◆ Exercise aim ◆
Reproduce the listing below word for word, everything from the line containing "cyan line: rotated 57" down to the line containing "green L-shape: moved 27 px right, 26 px down", with both of those lines included. Leave the pictures out of your answer.

◆ Extracted data ◆
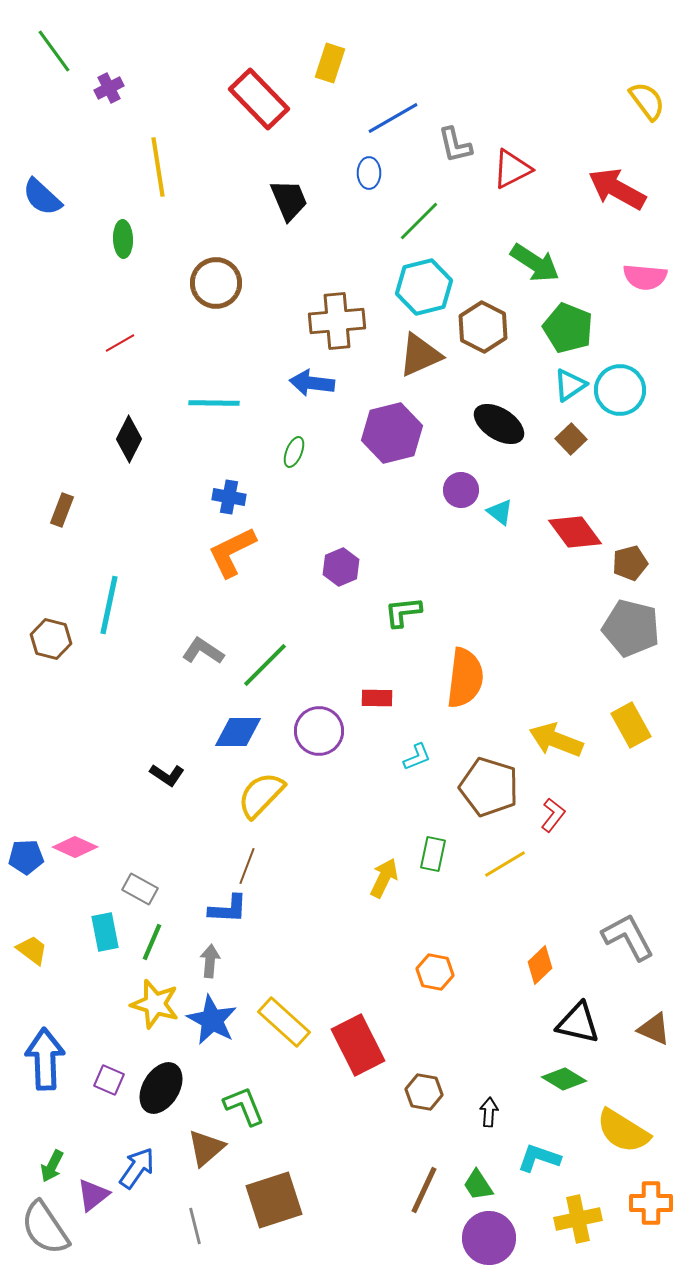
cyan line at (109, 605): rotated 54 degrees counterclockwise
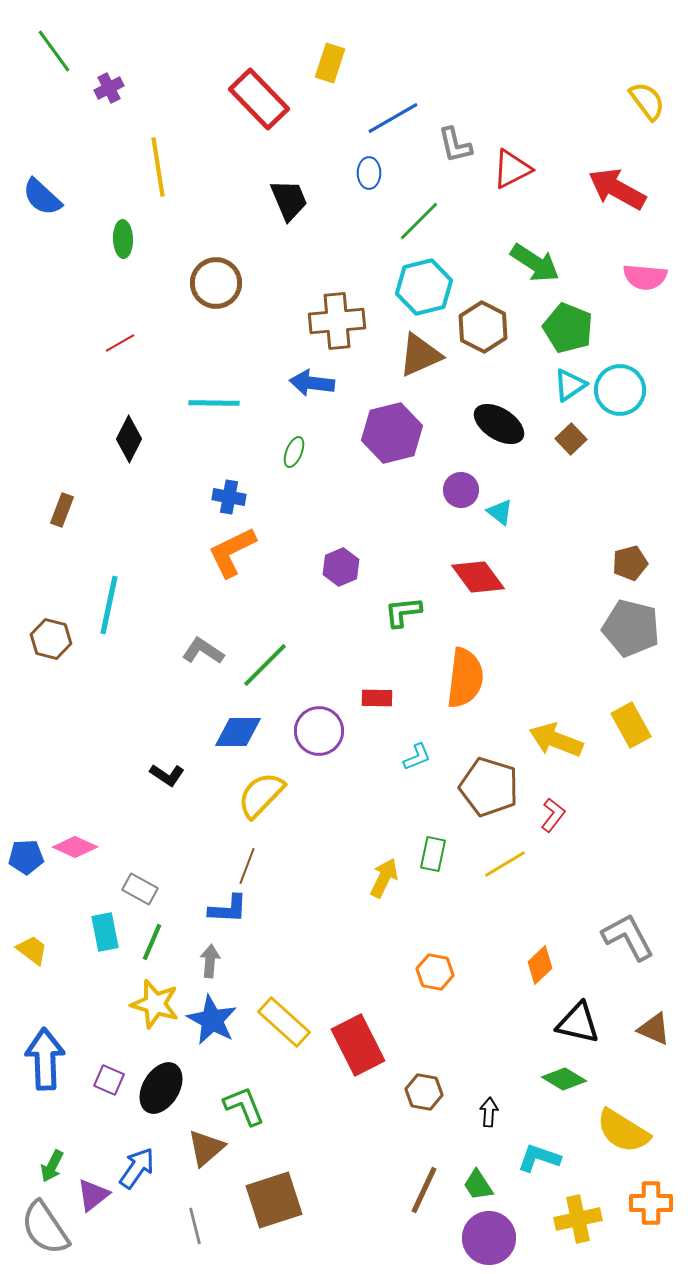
red diamond at (575, 532): moved 97 px left, 45 px down
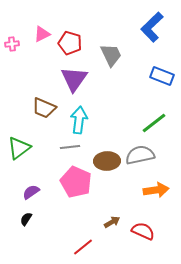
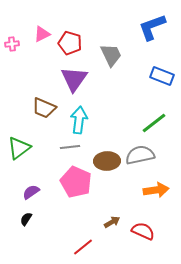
blue L-shape: rotated 24 degrees clockwise
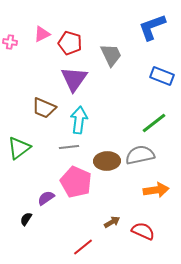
pink cross: moved 2 px left, 2 px up; rotated 16 degrees clockwise
gray line: moved 1 px left
purple semicircle: moved 15 px right, 6 px down
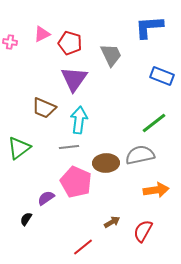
blue L-shape: moved 3 px left; rotated 16 degrees clockwise
brown ellipse: moved 1 px left, 2 px down
red semicircle: rotated 85 degrees counterclockwise
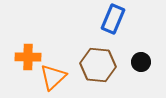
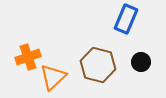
blue rectangle: moved 13 px right
orange cross: rotated 20 degrees counterclockwise
brown hexagon: rotated 8 degrees clockwise
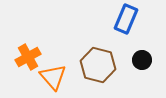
orange cross: rotated 10 degrees counterclockwise
black circle: moved 1 px right, 2 px up
orange triangle: rotated 28 degrees counterclockwise
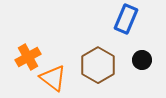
brown hexagon: rotated 16 degrees clockwise
orange triangle: moved 1 px down; rotated 12 degrees counterclockwise
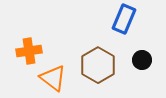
blue rectangle: moved 2 px left
orange cross: moved 1 px right, 6 px up; rotated 20 degrees clockwise
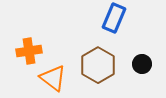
blue rectangle: moved 10 px left, 1 px up
black circle: moved 4 px down
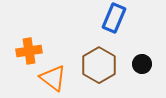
brown hexagon: moved 1 px right
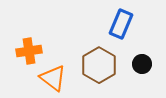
blue rectangle: moved 7 px right, 6 px down
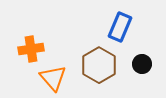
blue rectangle: moved 1 px left, 3 px down
orange cross: moved 2 px right, 2 px up
orange triangle: rotated 12 degrees clockwise
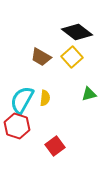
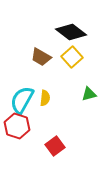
black diamond: moved 6 px left
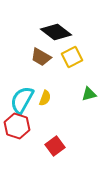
black diamond: moved 15 px left
yellow square: rotated 15 degrees clockwise
yellow semicircle: rotated 14 degrees clockwise
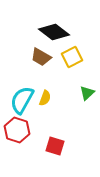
black diamond: moved 2 px left
green triangle: moved 2 px left, 1 px up; rotated 28 degrees counterclockwise
red hexagon: moved 4 px down
red square: rotated 36 degrees counterclockwise
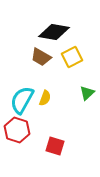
black diamond: rotated 28 degrees counterclockwise
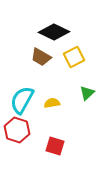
black diamond: rotated 16 degrees clockwise
yellow square: moved 2 px right
yellow semicircle: moved 7 px right, 5 px down; rotated 119 degrees counterclockwise
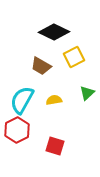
brown trapezoid: moved 9 px down
yellow semicircle: moved 2 px right, 3 px up
red hexagon: rotated 15 degrees clockwise
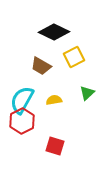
red hexagon: moved 5 px right, 9 px up
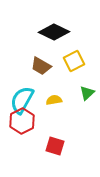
yellow square: moved 4 px down
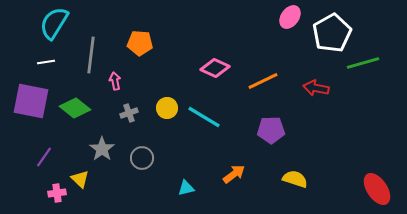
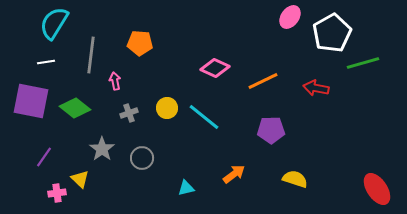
cyan line: rotated 8 degrees clockwise
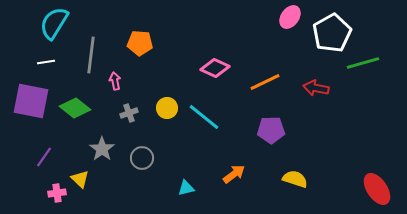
orange line: moved 2 px right, 1 px down
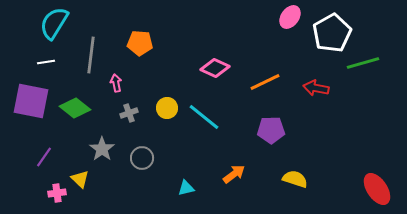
pink arrow: moved 1 px right, 2 px down
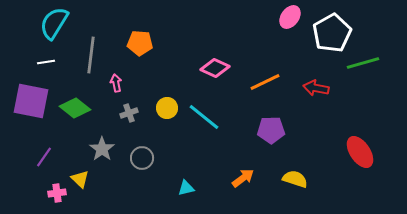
orange arrow: moved 9 px right, 4 px down
red ellipse: moved 17 px left, 37 px up
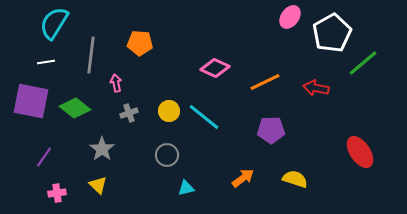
green line: rotated 24 degrees counterclockwise
yellow circle: moved 2 px right, 3 px down
gray circle: moved 25 px right, 3 px up
yellow triangle: moved 18 px right, 6 px down
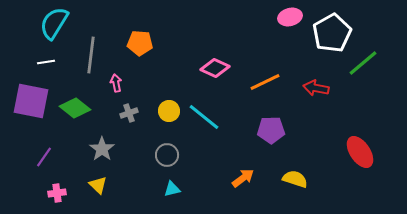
pink ellipse: rotated 40 degrees clockwise
cyan triangle: moved 14 px left, 1 px down
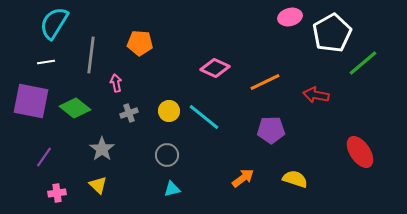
red arrow: moved 7 px down
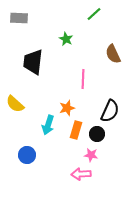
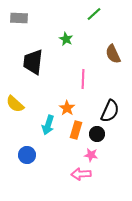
orange star: rotated 21 degrees counterclockwise
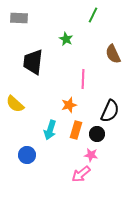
green line: moved 1 px left, 1 px down; rotated 21 degrees counterclockwise
orange star: moved 2 px right, 3 px up; rotated 21 degrees clockwise
cyan arrow: moved 2 px right, 5 px down
pink arrow: rotated 36 degrees counterclockwise
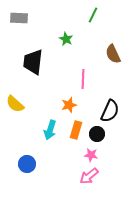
blue circle: moved 9 px down
pink arrow: moved 8 px right, 2 px down
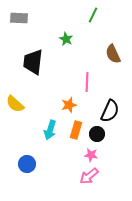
pink line: moved 4 px right, 3 px down
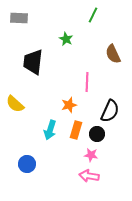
pink arrow: rotated 48 degrees clockwise
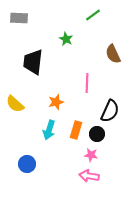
green line: rotated 28 degrees clockwise
pink line: moved 1 px down
orange star: moved 13 px left, 3 px up
cyan arrow: moved 1 px left
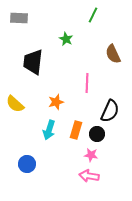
green line: rotated 28 degrees counterclockwise
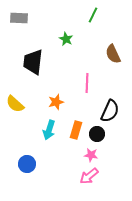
pink arrow: rotated 48 degrees counterclockwise
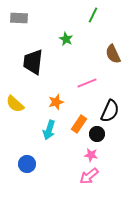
pink line: rotated 66 degrees clockwise
orange rectangle: moved 3 px right, 6 px up; rotated 18 degrees clockwise
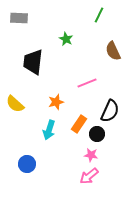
green line: moved 6 px right
brown semicircle: moved 3 px up
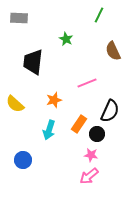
orange star: moved 2 px left, 2 px up
blue circle: moved 4 px left, 4 px up
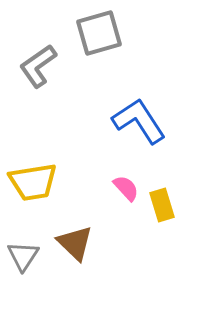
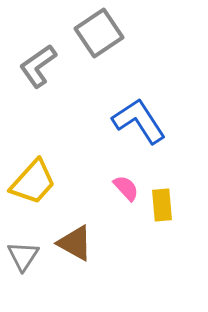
gray square: rotated 18 degrees counterclockwise
yellow trapezoid: rotated 39 degrees counterclockwise
yellow rectangle: rotated 12 degrees clockwise
brown triangle: rotated 15 degrees counterclockwise
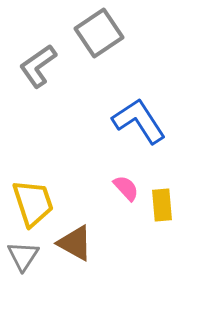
yellow trapezoid: moved 21 px down; rotated 60 degrees counterclockwise
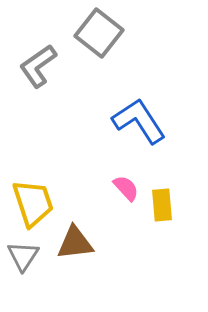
gray square: rotated 18 degrees counterclockwise
brown triangle: rotated 36 degrees counterclockwise
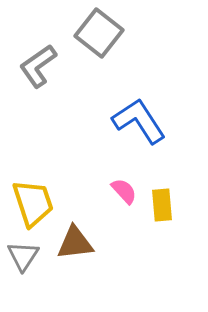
pink semicircle: moved 2 px left, 3 px down
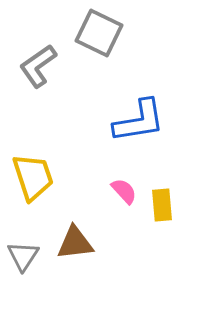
gray square: rotated 12 degrees counterclockwise
blue L-shape: rotated 114 degrees clockwise
yellow trapezoid: moved 26 px up
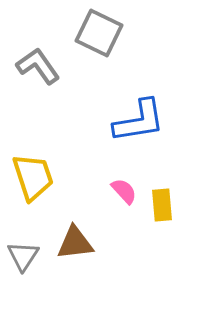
gray L-shape: rotated 90 degrees clockwise
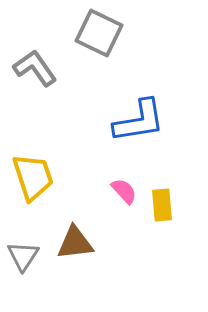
gray L-shape: moved 3 px left, 2 px down
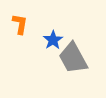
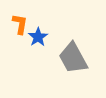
blue star: moved 15 px left, 3 px up
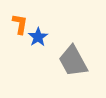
gray trapezoid: moved 3 px down
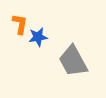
blue star: rotated 24 degrees clockwise
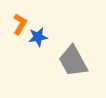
orange L-shape: rotated 20 degrees clockwise
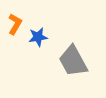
orange L-shape: moved 5 px left
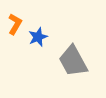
blue star: rotated 12 degrees counterclockwise
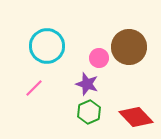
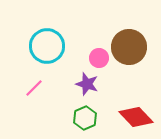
green hexagon: moved 4 px left, 6 px down
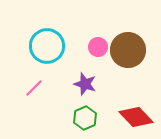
brown circle: moved 1 px left, 3 px down
pink circle: moved 1 px left, 11 px up
purple star: moved 2 px left
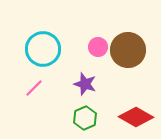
cyan circle: moved 4 px left, 3 px down
red diamond: rotated 16 degrees counterclockwise
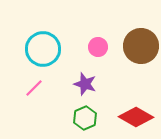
brown circle: moved 13 px right, 4 px up
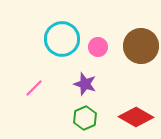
cyan circle: moved 19 px right, 10 px up
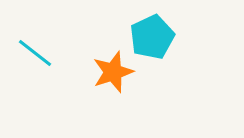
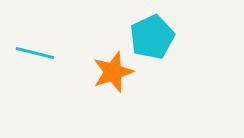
cyan line: rotated 24 degrees counterclockwise
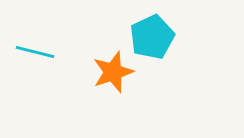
cyan line: moved 1 px up
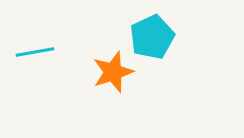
cyan line: rotated 24 degrees counterclockwise
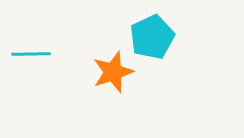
cyan line: moved 4 px left, 2 px down; rotated 9 degrees clockwise
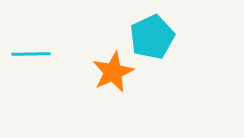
orange star: rotated 6 degrees counterclockwise
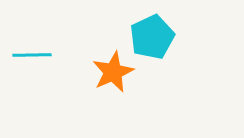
cyan line: moved 1 px right, 1 px down
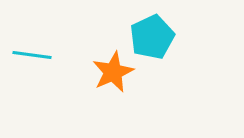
cyan line: rotated 9 degrees clockwise
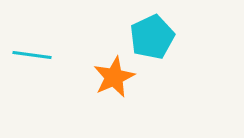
orange star: moved 1 px right, 5 px down
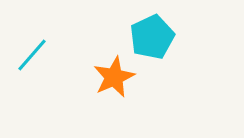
cyan line: rotated 57 degrees counterclockwise
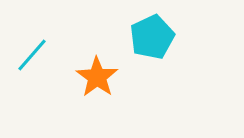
orange star: moved 17 px left; rotated 12 degrees counterclockwise
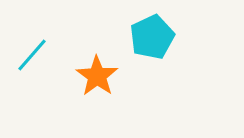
orange star: moved 1 px up
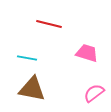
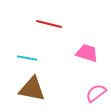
pink semicircle: moved 2 px right
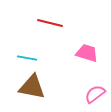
red line: moved 1 px right, 1 px up
brown triangle: moved 2 px up
pink semicircle: moved 1 px left, 1 px down
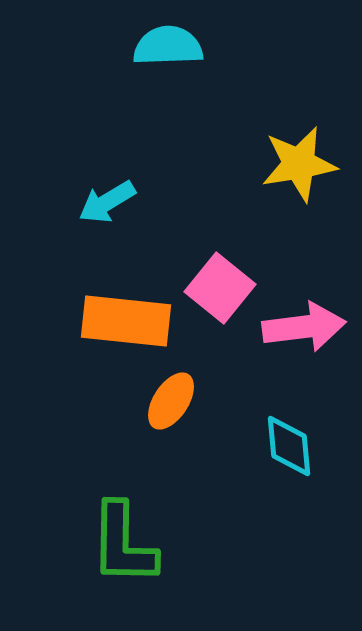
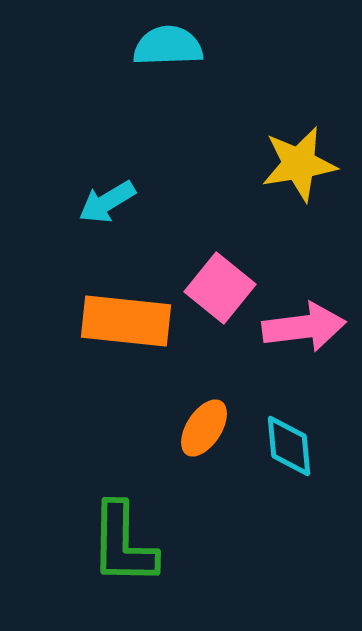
orange ellipse: moved 33 px right, 27 px down
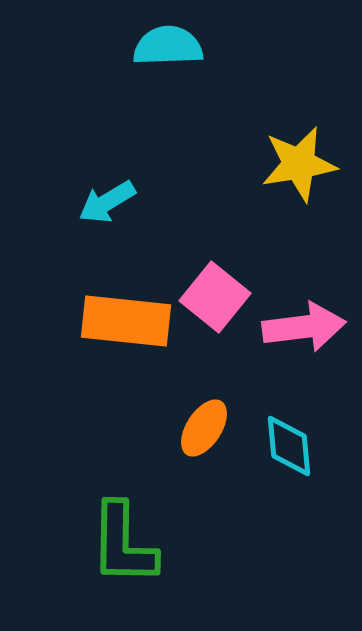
pink square: moved 5 px left, 9 px down
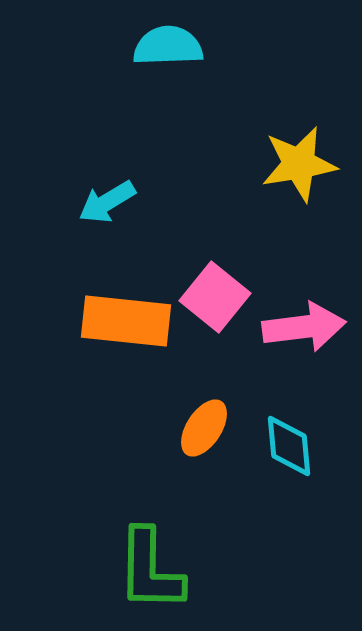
green L-shape: moved 27 px right, 26 px down
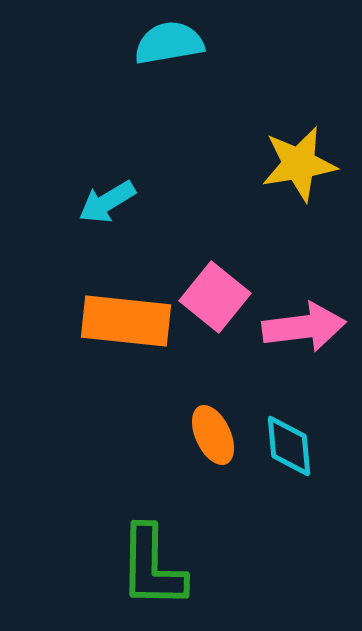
cyan semicircle: moved 1 px right, 3 px up; rotated 8 degrees counterclockwise
orange ellipse: moved 9 px right, 7 px down; rotated 58 degrees counterclockwise
green L-shape: moved 2 px right, 3 px up
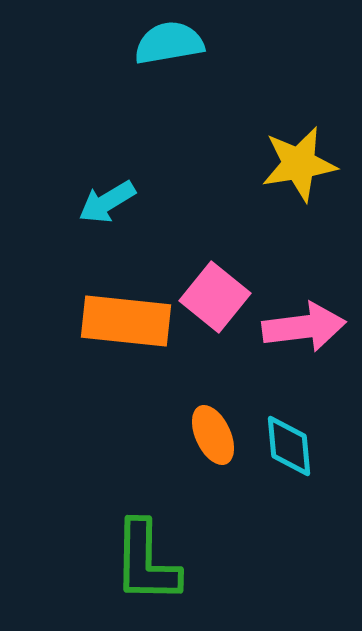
green L-shape: moved 6 px left, 5 px up
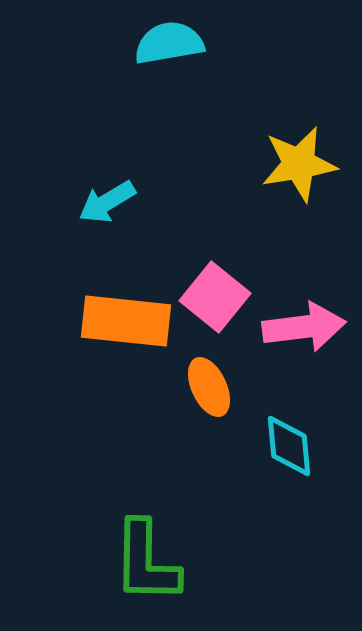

◆ Answer for the task ◆
cyan line: rotated 57 degrees counterclockwise
orange star: moved 17 px left; rotated 12 degrees counterclockwise
orange star: moved 1 px up
pink semicircle: moved 2 px right
red line: moved 1 px right, 1 px up
brown triangle: moved 2 px up
pink semicircle: moved 1 px left, 1 px down
orange ellipse: moved 33 px right, 27 px down
pink square: moved 5 px left, 9 px down
green L-shape: moved 27 px right, 26 px down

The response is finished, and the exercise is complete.